• RECORDS TO PROCESS
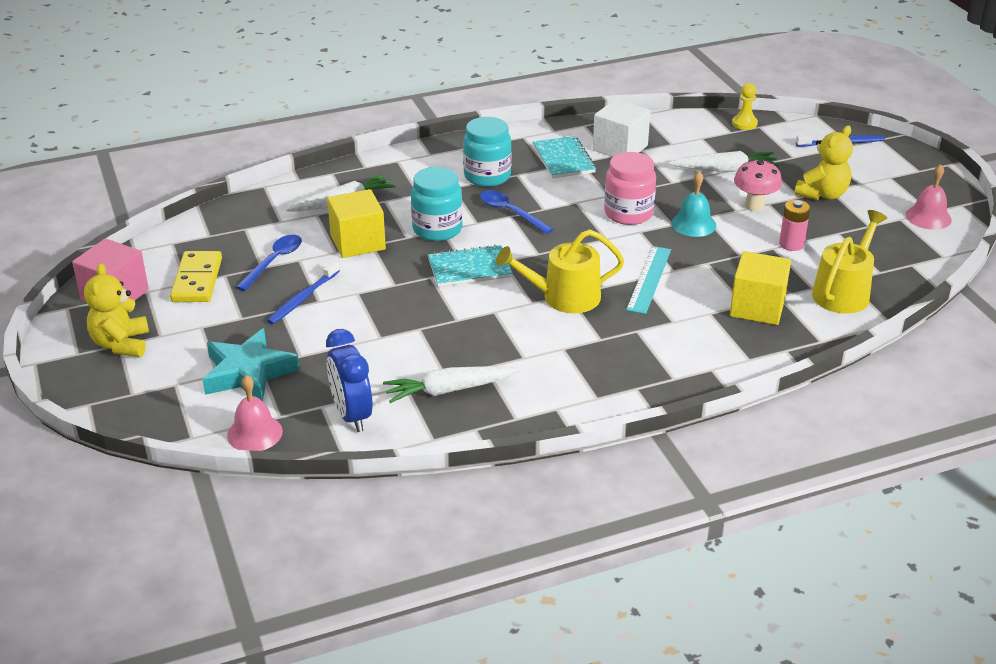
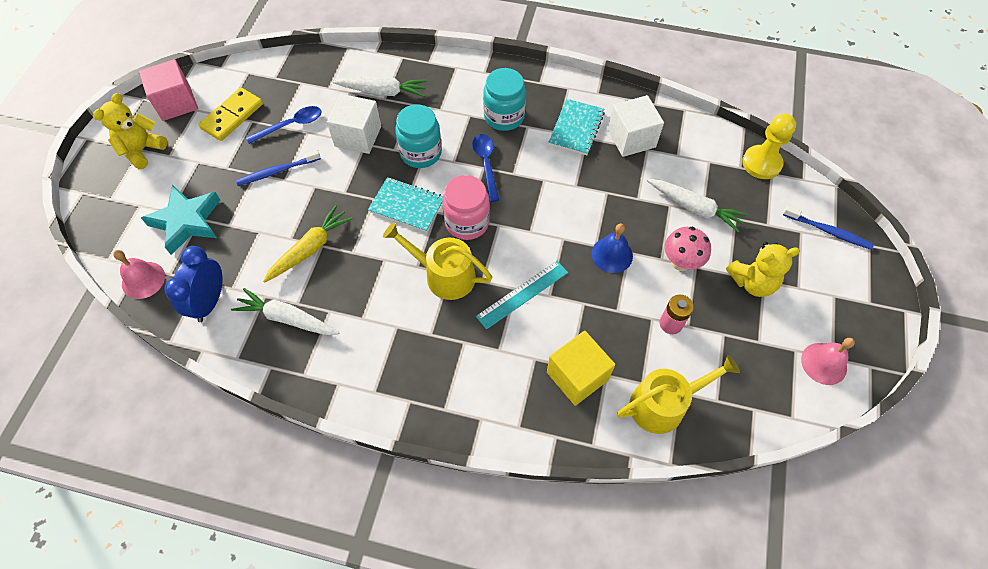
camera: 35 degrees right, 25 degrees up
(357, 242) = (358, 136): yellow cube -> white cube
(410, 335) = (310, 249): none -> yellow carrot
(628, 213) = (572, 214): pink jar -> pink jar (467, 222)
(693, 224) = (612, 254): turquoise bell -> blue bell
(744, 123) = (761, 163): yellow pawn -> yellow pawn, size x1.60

...

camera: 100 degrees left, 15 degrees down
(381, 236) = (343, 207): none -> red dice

• WORK TO BE COMPLETED
Starting at the line above that contains "camera: 35 degrees right, 25 degrees up", repeat each line exactly up to and including the line that contains "(744, 123) = (761, 163): yellow", and stop there.

• ANSWER
camera: 35 degrees right, 25 degrees up
(357, 242) = (358, 136): yellow cube -> white cube
(410, 335) = (310, 249): none -> yellow carrot
(628, 213) = (572, 214): pink jar -> pink jar (467, 222)
(693, 224) = (612, 254): turquoise bell -> blue bell
(744, 123) = (761, 163): yellow pawn -> yellow pawn, size x1.60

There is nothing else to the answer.